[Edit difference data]
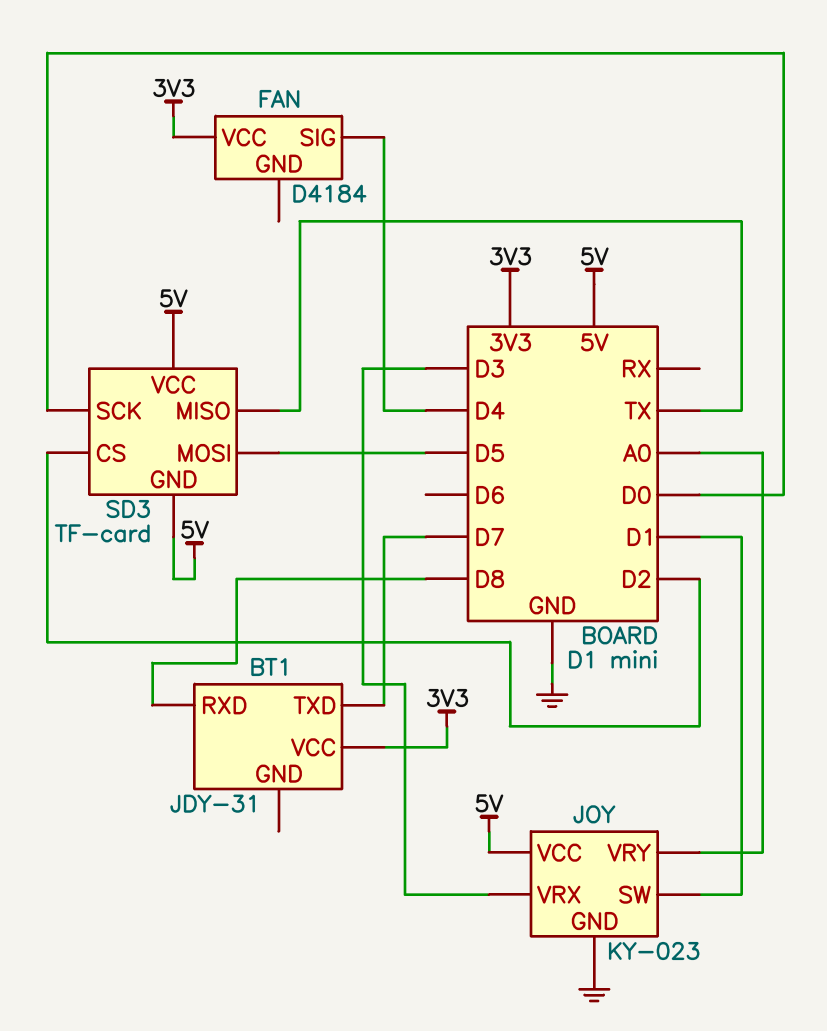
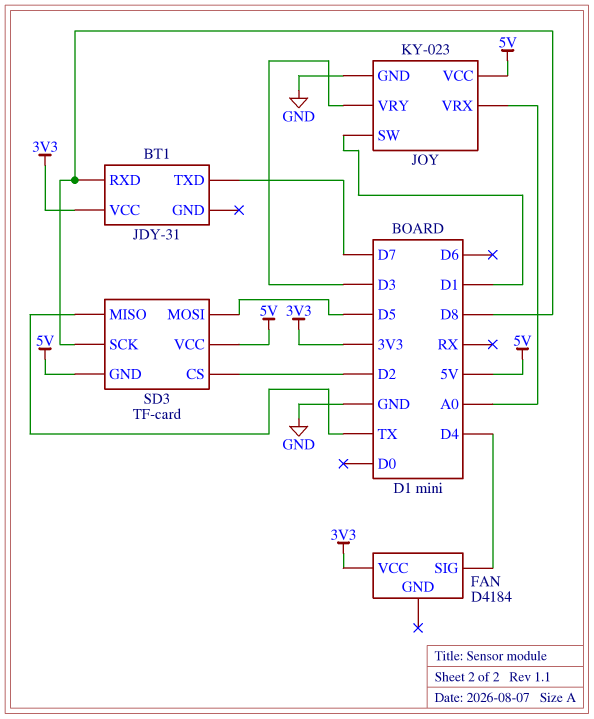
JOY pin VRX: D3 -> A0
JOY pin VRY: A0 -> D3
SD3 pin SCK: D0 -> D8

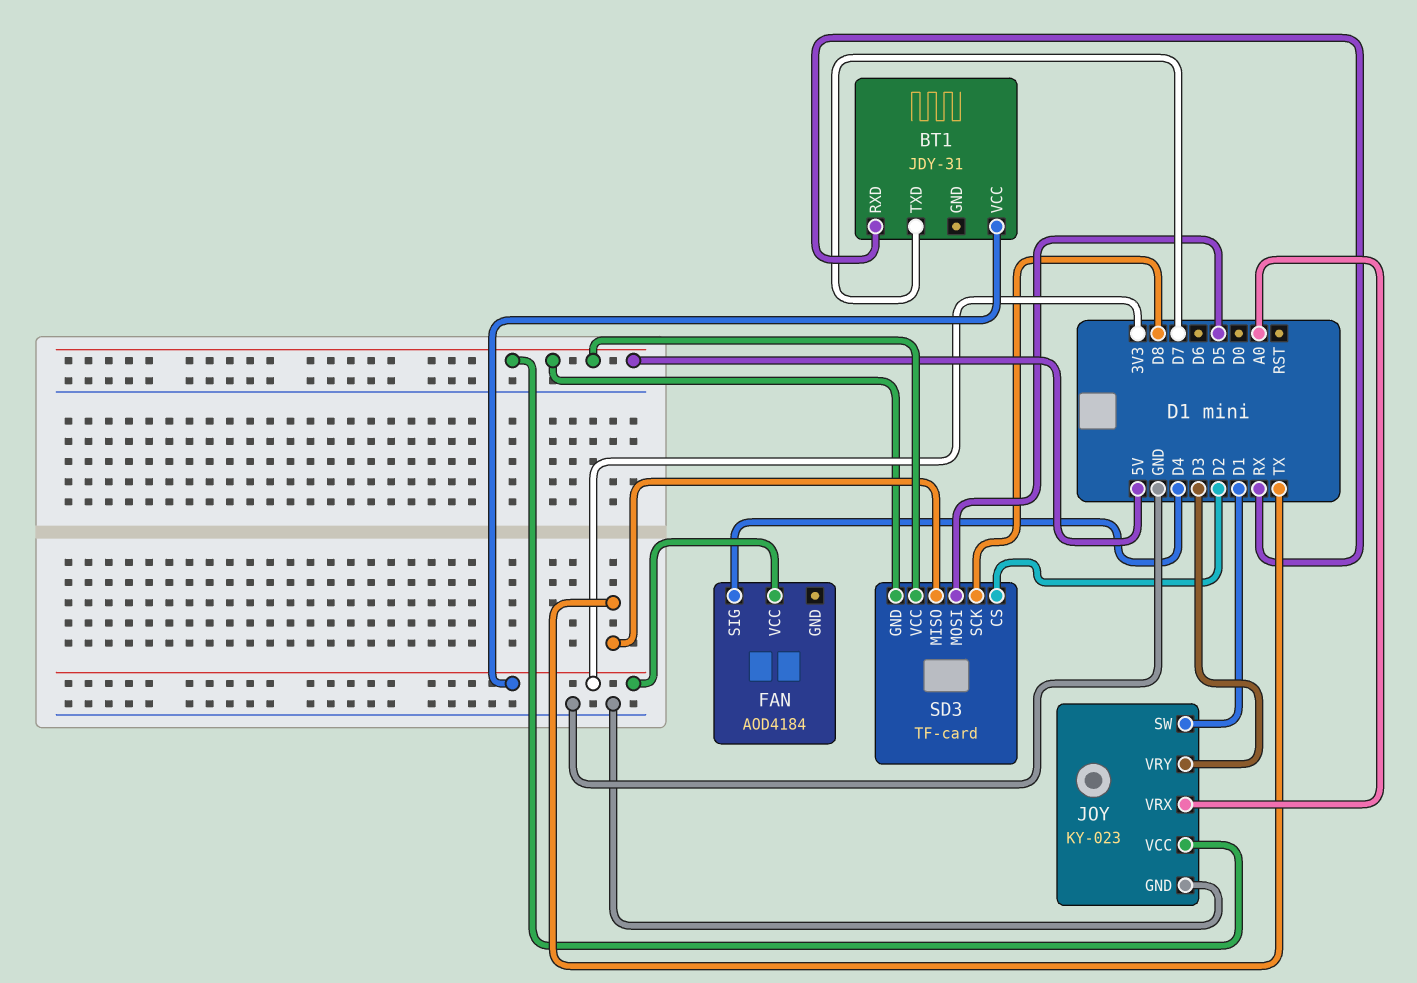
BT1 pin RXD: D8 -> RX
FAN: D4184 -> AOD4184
---
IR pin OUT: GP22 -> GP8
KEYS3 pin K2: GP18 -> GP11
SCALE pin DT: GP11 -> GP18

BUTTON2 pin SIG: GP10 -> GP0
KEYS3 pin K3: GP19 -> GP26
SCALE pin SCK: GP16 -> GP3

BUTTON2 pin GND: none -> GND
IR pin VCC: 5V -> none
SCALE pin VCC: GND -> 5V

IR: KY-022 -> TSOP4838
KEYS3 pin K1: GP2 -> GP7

Task details: Find the string "SCALE" in the entries above. Copy each line where it occurs.

Answer area:
SCALE pin DT: GP11 -> GP18
SCALE pin SCK: GP16 -> GP3
SCALE pin VCC: GND -> 5V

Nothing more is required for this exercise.